> Exercise data:
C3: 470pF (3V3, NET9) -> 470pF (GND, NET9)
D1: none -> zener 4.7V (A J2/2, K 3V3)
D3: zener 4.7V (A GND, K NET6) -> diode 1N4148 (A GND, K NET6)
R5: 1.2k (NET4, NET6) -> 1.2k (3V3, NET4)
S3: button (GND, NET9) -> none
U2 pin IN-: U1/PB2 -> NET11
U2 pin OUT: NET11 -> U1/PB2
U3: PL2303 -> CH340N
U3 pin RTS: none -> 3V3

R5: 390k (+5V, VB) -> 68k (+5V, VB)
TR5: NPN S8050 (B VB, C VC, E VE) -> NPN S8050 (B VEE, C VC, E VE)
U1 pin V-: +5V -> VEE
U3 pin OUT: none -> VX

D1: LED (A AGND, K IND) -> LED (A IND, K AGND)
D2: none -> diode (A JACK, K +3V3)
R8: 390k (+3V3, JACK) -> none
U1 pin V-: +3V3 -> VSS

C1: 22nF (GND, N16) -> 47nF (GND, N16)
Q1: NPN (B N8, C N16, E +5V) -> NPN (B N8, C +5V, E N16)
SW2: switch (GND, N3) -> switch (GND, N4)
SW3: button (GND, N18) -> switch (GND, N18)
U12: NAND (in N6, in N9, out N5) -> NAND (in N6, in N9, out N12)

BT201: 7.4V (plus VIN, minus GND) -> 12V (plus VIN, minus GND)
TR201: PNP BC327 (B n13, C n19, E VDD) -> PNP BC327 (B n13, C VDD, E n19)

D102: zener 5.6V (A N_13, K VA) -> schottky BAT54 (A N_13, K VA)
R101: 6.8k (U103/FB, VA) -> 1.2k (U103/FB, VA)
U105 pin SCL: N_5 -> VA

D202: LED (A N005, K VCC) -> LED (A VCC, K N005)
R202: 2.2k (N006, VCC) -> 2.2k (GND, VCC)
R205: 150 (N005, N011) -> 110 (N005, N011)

> Directions for this task: Count up the lines in the entries that hold "JACK", and respond with that count and no other text.

> Task response: 2